DATA:
────────────────

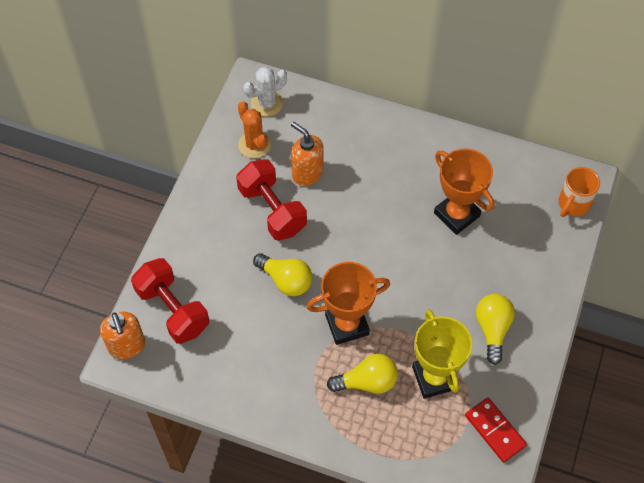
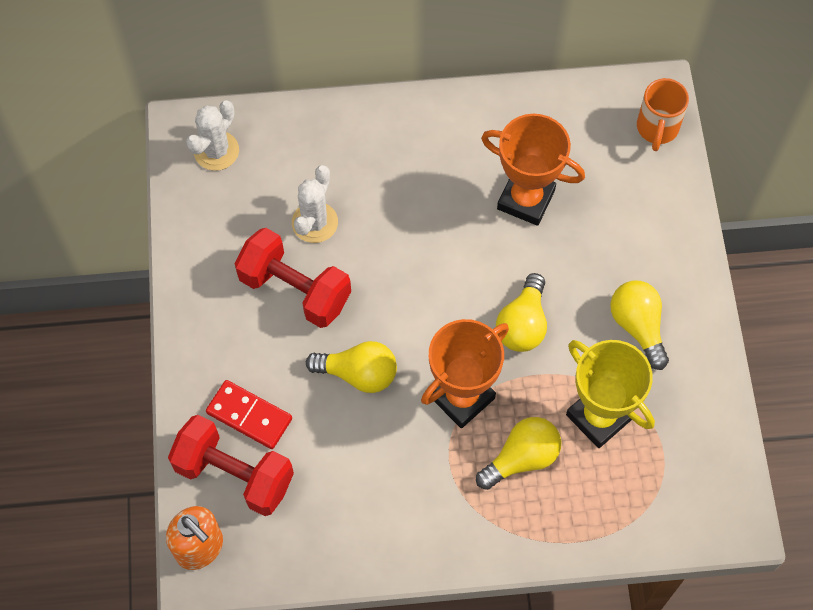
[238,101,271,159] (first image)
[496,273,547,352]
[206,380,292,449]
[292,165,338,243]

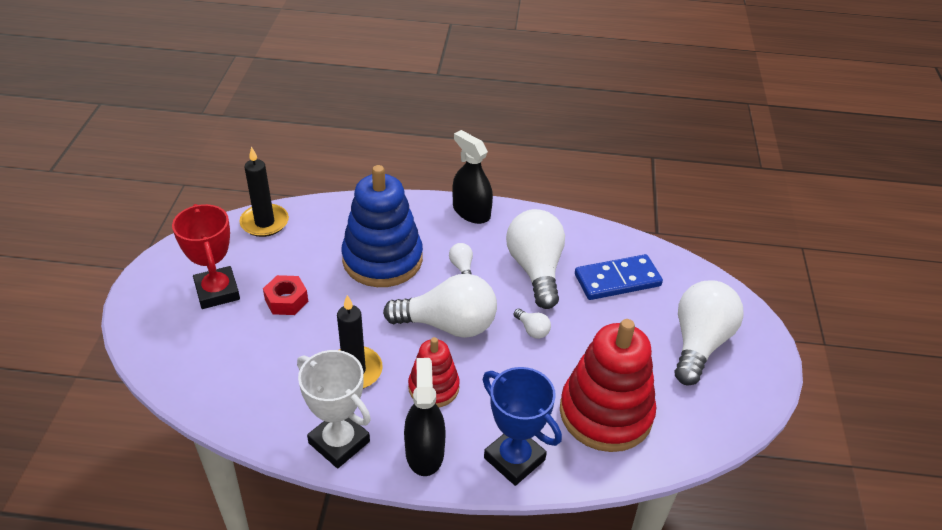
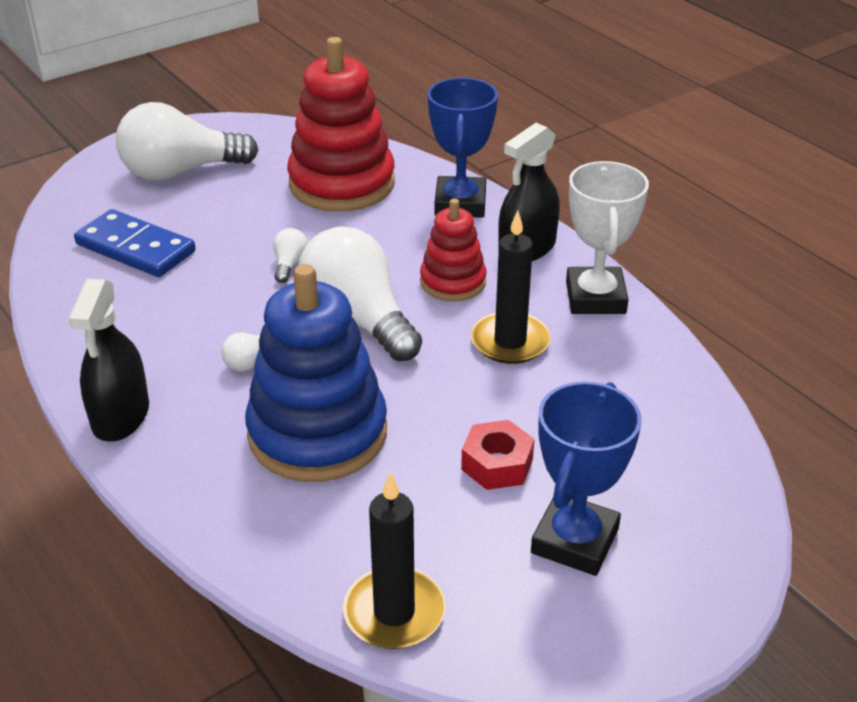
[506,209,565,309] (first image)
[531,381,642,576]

────────────────

TASK INSTRUCTIONS: Could you repeat every record exactly as written, with the pictures left out?

RESPONSE TO THE TASK:
[238,101,271,159] (first image)
[496,273,547,352]
[206,380,292,449]
[292,165,338,243]

[506,209,565,309] (first image)
[531,381,642,576]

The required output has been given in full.